---------- RECORD EXCERPTS ----------

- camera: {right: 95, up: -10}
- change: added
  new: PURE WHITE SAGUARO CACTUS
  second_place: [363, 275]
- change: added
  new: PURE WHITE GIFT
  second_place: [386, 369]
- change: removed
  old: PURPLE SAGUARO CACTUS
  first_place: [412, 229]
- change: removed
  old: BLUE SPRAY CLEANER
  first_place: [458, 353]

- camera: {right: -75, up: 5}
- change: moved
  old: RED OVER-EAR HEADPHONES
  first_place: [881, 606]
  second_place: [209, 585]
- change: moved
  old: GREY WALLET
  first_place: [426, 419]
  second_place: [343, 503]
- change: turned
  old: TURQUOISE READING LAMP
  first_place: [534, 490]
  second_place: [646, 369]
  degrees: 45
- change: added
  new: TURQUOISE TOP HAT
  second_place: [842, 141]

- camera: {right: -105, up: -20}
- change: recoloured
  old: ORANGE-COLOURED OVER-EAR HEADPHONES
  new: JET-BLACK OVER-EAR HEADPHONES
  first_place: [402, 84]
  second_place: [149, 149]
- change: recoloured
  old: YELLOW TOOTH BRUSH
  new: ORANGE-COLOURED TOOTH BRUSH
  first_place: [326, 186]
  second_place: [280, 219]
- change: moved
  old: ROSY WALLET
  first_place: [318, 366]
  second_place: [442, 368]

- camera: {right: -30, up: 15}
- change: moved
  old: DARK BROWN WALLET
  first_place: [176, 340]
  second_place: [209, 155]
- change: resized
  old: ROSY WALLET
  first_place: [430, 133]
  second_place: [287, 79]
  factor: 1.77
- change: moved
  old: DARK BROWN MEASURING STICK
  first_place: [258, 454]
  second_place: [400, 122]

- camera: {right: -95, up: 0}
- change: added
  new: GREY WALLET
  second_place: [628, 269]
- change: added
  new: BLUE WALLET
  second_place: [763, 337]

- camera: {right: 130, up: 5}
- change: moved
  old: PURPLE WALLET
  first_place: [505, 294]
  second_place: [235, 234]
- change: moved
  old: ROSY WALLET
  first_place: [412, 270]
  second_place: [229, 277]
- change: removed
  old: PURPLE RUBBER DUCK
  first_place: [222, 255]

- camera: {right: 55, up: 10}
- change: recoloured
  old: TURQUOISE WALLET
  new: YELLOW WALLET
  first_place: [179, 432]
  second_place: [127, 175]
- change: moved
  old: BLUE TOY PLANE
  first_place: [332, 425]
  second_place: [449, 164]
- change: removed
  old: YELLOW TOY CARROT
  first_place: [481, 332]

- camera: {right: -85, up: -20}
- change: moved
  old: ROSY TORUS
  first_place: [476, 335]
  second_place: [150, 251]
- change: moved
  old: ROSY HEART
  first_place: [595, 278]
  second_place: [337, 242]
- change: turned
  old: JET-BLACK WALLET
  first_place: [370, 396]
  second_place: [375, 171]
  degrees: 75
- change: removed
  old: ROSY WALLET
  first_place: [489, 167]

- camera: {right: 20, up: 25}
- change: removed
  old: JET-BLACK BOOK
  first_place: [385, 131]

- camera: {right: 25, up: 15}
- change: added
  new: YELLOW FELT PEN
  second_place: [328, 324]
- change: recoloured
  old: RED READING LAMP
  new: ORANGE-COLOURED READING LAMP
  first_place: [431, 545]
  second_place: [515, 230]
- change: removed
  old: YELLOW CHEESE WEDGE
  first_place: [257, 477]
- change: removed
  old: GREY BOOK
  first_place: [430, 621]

----------

Reproduce exactly the section above that begins at the line containing "second_place: [363, 275]" and ends at the line containing "old: BLUE SPRAY CLEANER", leaving out all other lines.

WRITTEN ANSWER =
  second_place: [363, 275]
- change: added
  new: PURE WHITE GIFT
  second_place: [386, 369]
- change: removed
  old: PURPLE SAGUARO CACTUS
  first_place: [412, 229]
- change: removed
  old: BLUE SPRAY CLEANER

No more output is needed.